[Exercise data]
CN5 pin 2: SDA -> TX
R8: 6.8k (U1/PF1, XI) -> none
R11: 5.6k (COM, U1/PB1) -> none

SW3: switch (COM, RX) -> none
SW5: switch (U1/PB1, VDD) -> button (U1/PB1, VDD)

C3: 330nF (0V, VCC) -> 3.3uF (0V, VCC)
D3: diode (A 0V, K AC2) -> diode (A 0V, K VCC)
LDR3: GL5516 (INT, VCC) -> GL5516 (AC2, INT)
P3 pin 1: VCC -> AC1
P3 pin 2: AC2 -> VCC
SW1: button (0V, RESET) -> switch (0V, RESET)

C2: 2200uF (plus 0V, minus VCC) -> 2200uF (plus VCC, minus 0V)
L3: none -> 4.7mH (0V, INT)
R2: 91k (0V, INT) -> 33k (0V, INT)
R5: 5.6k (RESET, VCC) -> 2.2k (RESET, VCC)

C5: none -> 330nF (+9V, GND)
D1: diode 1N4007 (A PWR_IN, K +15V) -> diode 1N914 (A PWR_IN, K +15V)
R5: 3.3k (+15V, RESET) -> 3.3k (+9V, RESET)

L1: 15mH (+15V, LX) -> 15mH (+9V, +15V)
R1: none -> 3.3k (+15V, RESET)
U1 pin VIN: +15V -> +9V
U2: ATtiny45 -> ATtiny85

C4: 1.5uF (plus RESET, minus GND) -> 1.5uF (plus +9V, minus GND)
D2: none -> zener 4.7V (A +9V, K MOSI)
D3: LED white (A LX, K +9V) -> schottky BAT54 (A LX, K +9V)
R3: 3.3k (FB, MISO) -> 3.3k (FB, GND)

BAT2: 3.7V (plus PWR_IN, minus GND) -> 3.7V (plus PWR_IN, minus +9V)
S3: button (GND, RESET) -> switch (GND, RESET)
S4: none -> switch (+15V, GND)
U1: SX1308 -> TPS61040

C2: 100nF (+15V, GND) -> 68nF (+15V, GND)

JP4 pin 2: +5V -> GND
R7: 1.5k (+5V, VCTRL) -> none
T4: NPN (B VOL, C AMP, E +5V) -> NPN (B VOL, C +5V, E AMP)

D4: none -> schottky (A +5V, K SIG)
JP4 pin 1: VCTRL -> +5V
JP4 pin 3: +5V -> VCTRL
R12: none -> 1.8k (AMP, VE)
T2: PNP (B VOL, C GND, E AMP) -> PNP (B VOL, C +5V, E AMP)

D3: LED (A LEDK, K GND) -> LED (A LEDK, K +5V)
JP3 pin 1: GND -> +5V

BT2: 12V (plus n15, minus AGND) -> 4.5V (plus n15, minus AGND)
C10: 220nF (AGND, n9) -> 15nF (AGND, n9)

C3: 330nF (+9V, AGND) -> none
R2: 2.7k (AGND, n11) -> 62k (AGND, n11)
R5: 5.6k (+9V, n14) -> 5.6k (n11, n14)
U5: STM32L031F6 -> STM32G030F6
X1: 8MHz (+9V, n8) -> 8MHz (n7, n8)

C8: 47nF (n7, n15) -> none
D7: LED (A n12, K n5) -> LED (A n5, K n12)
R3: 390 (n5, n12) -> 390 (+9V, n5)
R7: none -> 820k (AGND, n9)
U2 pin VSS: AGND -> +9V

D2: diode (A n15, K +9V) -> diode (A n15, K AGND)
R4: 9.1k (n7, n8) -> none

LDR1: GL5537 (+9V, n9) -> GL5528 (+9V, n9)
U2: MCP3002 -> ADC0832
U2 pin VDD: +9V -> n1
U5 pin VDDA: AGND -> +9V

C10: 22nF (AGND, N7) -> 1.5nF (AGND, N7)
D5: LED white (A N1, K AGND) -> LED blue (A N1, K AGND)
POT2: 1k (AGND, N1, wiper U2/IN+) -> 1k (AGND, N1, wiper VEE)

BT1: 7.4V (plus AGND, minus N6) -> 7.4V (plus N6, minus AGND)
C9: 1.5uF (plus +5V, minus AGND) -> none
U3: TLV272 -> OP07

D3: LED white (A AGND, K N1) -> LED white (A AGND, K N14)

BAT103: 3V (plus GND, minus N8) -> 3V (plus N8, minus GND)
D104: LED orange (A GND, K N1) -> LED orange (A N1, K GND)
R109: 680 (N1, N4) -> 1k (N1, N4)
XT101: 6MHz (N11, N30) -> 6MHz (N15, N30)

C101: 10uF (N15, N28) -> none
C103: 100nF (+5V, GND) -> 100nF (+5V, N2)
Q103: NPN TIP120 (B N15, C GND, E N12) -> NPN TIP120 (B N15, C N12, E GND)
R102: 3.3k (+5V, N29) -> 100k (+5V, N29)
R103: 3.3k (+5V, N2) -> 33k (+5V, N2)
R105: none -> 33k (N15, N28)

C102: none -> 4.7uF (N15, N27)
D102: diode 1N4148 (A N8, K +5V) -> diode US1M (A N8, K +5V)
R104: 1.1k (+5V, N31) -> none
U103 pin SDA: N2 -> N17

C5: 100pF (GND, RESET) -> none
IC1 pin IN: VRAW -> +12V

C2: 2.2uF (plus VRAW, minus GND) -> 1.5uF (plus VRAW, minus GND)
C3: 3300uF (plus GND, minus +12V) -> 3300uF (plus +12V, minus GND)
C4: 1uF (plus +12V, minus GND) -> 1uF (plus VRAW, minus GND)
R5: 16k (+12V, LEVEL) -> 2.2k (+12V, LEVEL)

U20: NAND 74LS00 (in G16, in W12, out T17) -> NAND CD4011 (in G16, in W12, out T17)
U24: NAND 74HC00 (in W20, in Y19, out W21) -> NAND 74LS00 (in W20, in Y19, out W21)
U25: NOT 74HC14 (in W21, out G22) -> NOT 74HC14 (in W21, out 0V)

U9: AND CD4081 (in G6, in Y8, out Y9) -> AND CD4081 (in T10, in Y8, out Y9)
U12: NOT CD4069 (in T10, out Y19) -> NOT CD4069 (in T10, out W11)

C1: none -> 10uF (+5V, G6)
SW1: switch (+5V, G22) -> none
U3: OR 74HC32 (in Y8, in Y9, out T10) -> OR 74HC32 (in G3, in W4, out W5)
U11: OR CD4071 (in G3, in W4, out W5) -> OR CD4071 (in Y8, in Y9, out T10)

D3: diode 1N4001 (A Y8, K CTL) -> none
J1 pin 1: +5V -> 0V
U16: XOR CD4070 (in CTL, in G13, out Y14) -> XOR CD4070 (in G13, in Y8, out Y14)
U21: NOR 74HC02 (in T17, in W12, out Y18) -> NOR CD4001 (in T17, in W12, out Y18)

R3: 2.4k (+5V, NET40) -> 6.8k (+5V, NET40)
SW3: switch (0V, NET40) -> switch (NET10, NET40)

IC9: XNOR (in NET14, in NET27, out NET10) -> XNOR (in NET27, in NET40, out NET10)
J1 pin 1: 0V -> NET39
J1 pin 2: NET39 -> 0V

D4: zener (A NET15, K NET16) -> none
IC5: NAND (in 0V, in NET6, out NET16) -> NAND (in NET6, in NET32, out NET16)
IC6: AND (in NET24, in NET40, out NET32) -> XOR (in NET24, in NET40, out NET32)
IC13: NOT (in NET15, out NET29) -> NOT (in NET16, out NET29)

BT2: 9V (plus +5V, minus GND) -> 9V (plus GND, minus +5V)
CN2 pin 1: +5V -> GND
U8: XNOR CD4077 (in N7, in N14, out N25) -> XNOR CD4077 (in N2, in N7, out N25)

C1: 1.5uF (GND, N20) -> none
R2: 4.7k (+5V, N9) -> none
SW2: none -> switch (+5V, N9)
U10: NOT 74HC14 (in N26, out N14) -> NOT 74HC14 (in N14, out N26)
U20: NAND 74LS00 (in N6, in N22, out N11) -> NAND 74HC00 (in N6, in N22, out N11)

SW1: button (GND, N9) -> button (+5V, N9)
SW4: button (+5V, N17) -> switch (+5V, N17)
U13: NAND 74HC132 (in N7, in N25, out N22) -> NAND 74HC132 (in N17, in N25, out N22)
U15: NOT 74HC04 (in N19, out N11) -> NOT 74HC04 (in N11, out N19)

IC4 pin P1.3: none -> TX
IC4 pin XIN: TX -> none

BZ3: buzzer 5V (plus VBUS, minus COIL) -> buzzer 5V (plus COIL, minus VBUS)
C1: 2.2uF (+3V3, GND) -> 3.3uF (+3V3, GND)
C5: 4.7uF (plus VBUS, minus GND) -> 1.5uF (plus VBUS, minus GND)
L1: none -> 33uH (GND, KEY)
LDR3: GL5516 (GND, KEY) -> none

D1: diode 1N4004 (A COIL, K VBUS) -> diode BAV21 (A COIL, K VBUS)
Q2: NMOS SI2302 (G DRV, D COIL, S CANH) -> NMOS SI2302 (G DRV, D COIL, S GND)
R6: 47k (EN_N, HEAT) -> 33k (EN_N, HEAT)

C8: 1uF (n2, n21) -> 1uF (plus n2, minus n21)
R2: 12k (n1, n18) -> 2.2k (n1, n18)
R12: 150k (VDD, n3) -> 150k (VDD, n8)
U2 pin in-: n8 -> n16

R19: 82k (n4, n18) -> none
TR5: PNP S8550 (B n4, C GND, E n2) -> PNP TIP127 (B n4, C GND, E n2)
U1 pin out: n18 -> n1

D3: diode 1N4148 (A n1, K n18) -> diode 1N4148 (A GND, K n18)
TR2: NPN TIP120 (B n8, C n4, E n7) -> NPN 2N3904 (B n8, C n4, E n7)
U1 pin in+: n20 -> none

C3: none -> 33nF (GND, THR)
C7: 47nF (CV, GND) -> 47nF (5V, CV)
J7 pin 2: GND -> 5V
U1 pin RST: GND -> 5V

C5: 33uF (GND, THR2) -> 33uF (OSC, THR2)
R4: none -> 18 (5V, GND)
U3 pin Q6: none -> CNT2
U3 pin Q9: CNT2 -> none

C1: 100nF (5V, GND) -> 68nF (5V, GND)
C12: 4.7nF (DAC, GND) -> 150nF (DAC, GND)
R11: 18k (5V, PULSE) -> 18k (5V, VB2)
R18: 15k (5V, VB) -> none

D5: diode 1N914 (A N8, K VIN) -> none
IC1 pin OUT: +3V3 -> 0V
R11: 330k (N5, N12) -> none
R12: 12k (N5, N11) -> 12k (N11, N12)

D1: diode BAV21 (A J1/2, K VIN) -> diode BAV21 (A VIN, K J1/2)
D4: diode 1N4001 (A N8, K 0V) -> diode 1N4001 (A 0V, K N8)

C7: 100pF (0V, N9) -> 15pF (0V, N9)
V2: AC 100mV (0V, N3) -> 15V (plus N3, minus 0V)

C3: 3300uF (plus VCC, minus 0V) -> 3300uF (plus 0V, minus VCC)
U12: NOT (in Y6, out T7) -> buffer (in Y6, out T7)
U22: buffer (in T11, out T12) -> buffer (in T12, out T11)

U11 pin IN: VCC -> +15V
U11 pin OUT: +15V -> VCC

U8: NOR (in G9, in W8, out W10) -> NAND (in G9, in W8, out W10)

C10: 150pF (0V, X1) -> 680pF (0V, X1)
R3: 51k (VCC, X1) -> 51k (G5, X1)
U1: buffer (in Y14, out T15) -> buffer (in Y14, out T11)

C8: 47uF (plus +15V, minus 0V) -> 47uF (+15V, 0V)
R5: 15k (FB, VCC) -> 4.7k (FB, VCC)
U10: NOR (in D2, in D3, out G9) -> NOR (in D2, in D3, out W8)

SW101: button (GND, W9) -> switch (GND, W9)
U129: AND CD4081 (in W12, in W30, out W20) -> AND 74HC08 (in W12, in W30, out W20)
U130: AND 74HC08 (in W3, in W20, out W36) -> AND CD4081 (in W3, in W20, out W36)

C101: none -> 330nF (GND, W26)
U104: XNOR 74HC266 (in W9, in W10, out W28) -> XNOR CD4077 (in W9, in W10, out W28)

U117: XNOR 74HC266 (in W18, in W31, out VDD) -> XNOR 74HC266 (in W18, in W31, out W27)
[/Exercise data]
The required answer is the run of lines above, starting at the line with "U2 pin VDD: +9V -> n1" and ending at the line with "U25: NOT 74HC14", reproduced exactly with both ends.

U2 pin VDD: +9V -> n1
U5 pin VDDA: AGND -> +9V

C10: 22nF (AGND, N7) -> 1.5nF (AGND, N7)
D5: LED white (A N1, K AGND) -> LED blue (A N1, K AGND)
POT2: 1k (AGND, N1, wiper U2/IN+) -> 1k (AGND, N1, wiper VEE)

BT1: 7.4V (plus AGND, minus N6) -> 7.4V (plus N6, minus AGND)
C9: 1.5uF (plus +5V, minus AGND) -> none
U3: TLV272 -> OP07

D3: LED white (A AGND, K N1) -> LED white (A AGND, K N14)

BAT103: 3V (plus GND, minus N8) -> 3V (plus N8, minus GND)
D104: LED orange (A GND, K N1) -> LED orange (A N1, K GND)
R109: 680 (N1, N4) -> 1k (N1, N4)
XT101: 6MHz (N11, N30) -> 6MHz (N15, N30)

C101: 10uF (N15, N28) -> none
C103: 100nF (+5V, GND) -> 100nF (+5V, N2)
Q103: NPN TIP120 (B N15, C GND, E N12) -> NPN TIP120 (B N15, C N12, E GND)
R102: 3.3k (+5V, N29) -> 100k (+5V, N29)
R103: 3.3k (+5V, N2) -> 33k (+5V, N2)
R105: none -> 33k (N15, N28)

C102: none -> 4.7uF (N15, N27)
D102: diode 1N4148 (A N8, K +5V) -> diode US1M (A N8, K +5V)
R104: 1.1k (+5V, N31) -> none
U103 pin SDA: N2 -> N17

C5: 100pF (GND, RESET) -> none
IC1 pin IN: VRAW -> +12V

C2: 2.2uF (plus VRAW, minus GND) -> 1.5uF (plus VRAW, minus GND)
C3: 3300uF (plus GND, minus +12V) -> 3300uF (plus +12V, minus GND)
C4: 1uF (plus +12V, minus GND) -> 1uF (plus VRAW, minus GND)
R5: 16k (+12V, LEVEL) -> 2.2k (+12V, LEVEL)

U20: NAND 74LS00 (in G16, in W12, out T17) -> NAND CD4011 (in G16, in W12, out T17)
U24: NAND 74HC00 (in W20, in Y19, out W21) -> NAND 74LS00 (in W20, in Y19, out W21)
U25: NOT 74HC14 (in W21, out G22) -> NOT 74HC14 (in W21, out 0V)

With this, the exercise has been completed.